Collected data:
• • • •

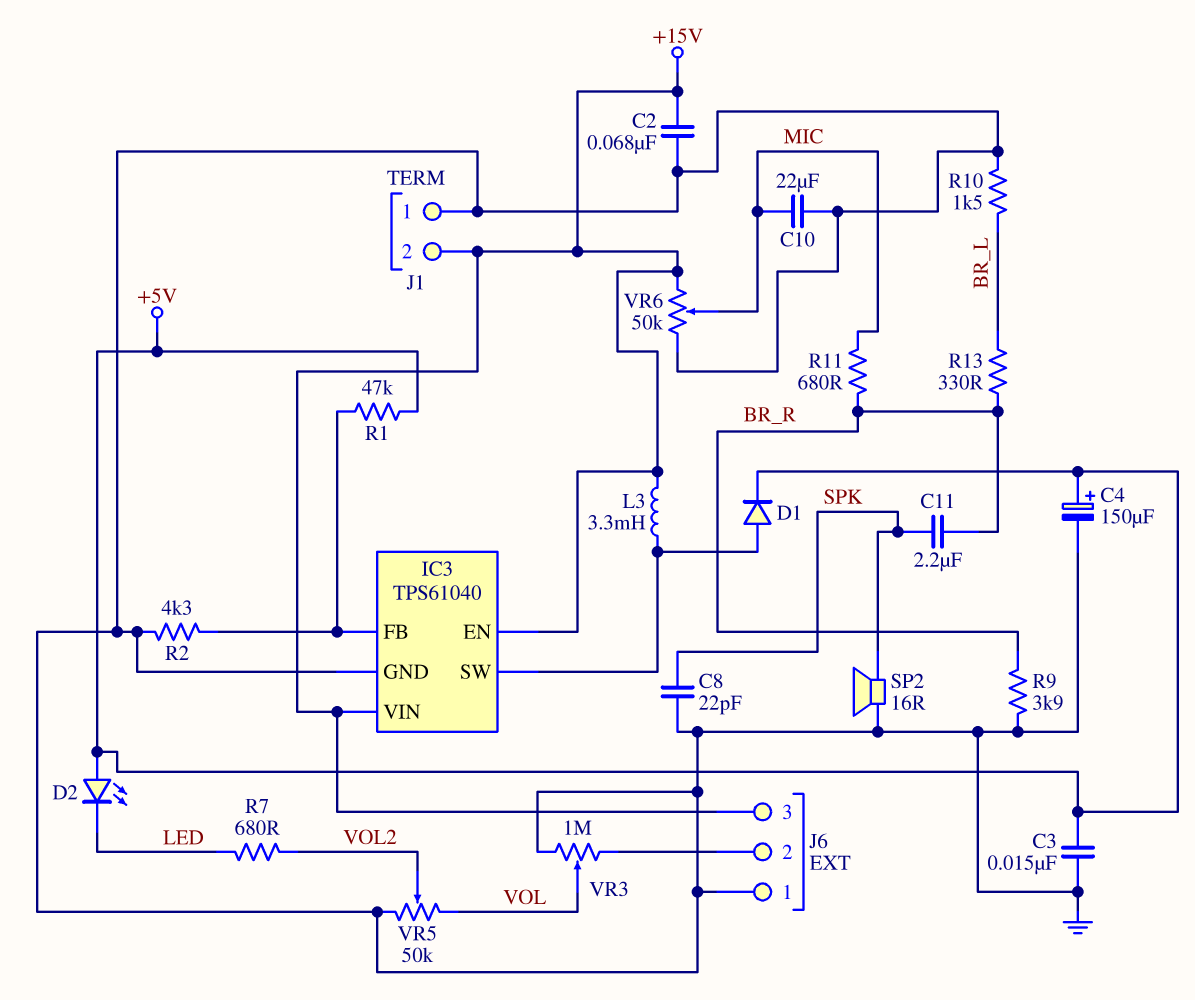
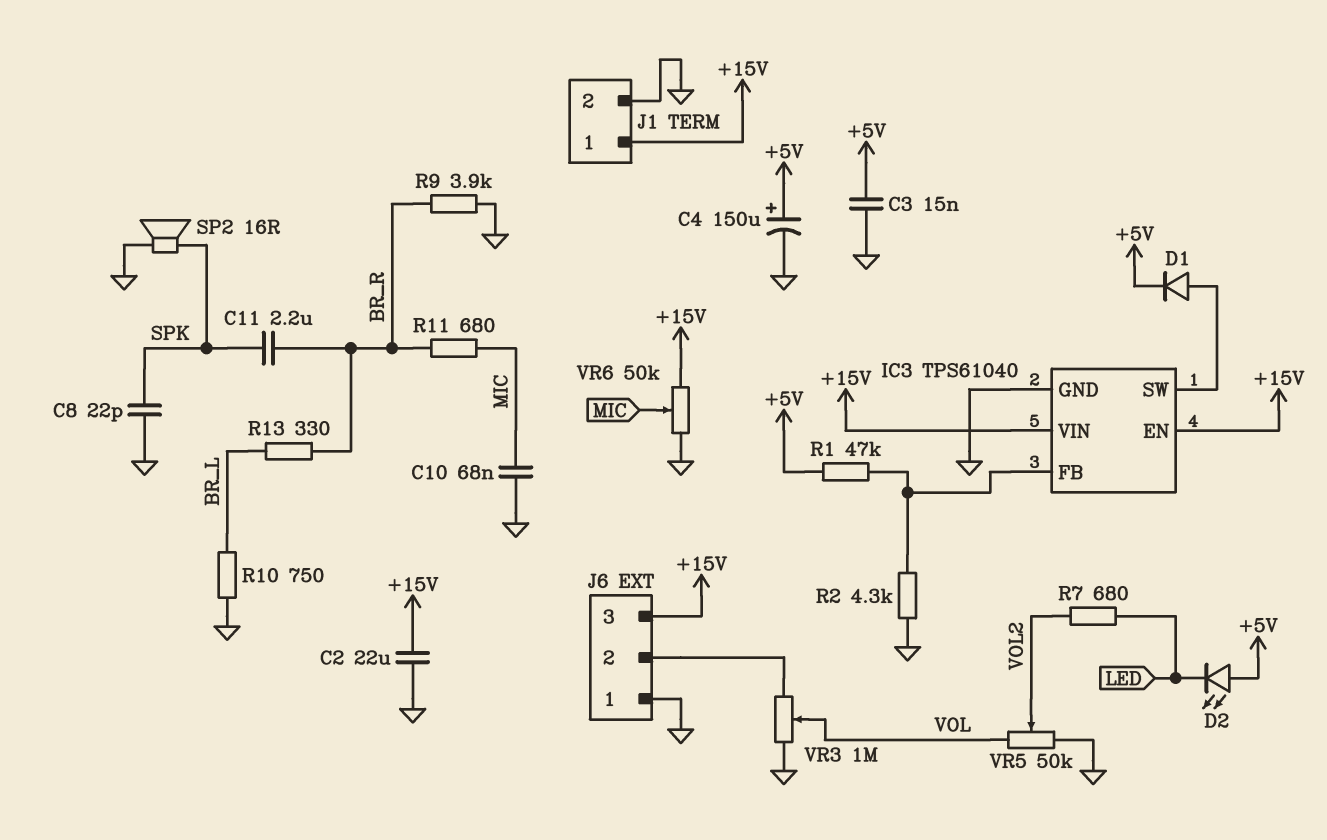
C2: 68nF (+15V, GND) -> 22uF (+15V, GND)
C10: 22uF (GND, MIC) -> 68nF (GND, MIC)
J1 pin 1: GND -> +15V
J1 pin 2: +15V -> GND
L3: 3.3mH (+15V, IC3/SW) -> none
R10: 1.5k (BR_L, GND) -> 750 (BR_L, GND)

• • • •

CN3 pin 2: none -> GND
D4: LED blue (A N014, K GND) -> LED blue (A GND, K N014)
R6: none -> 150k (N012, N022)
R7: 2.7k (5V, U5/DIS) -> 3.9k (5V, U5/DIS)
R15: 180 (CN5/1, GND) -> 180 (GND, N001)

• • • •

Of all the entries above, retype exactly the lines from the line with "R7: 2.7k (5V, U5/DIS) -> 3.9k (5V, U5/DIS)" to the line with "R15: 180 (CN5/1, GND) -> 180 (GND, N001)", both included, and no others.

R7: 2.7k (5V, U5/DIS) -> 3.9k (5V, U5/DIS)
R15: 180 (CN5/1, GND) -> 180 (GND, N001)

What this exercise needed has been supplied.